## YOUR INSTRUCTIONS
Excluding pictures, retype exactly the lines from the one with "black spray bottle: 1 -> 0" through the end of the records that follow.

## INFORMATION GIVEN
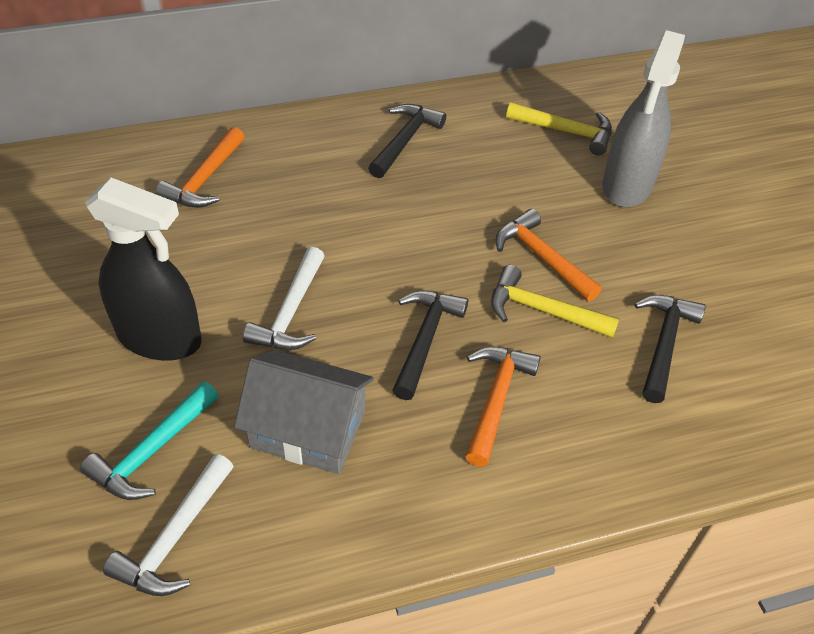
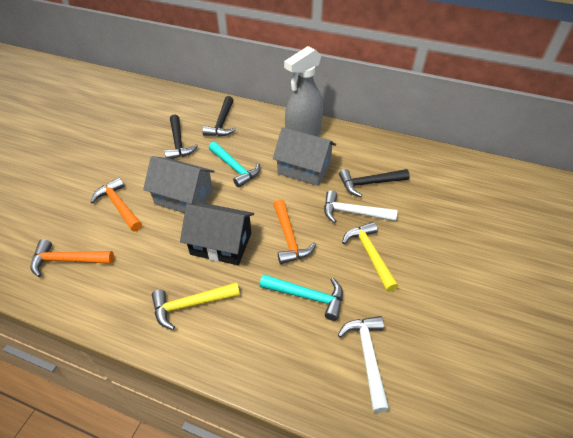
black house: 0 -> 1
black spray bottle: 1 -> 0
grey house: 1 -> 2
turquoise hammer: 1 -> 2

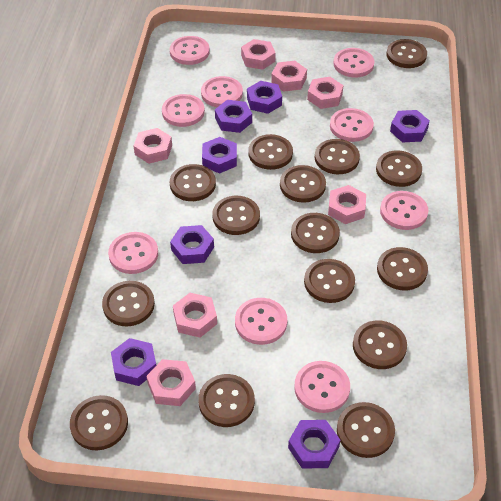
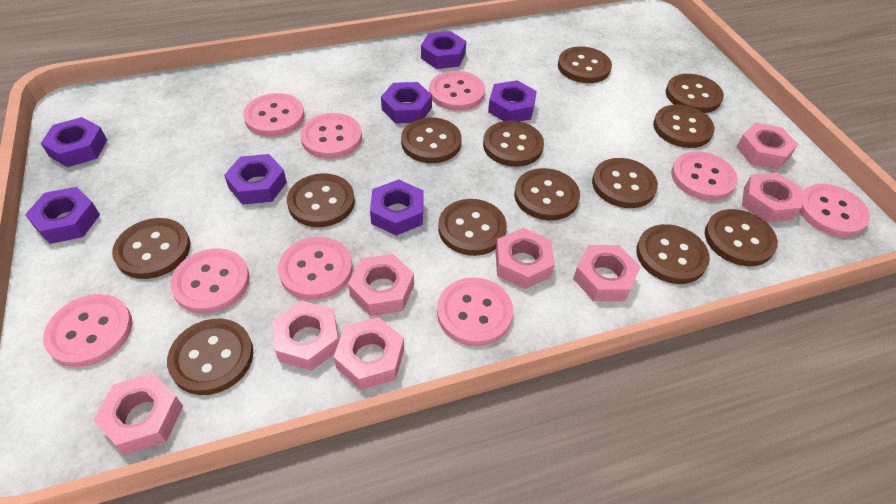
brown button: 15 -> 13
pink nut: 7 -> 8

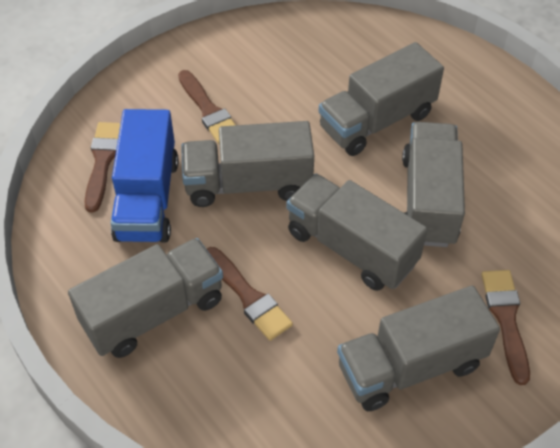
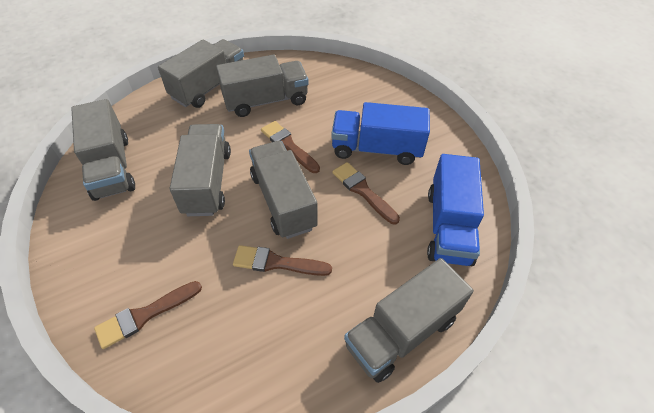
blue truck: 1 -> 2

## FINAL ANSWER
black spray bottle: 1 -> 0
grey house: 1 -> 2
turquoise hammer: 1 -> 2

brown button: 15 -> 13
pink nut: 7 -> 8

blue truck: 1 -> 2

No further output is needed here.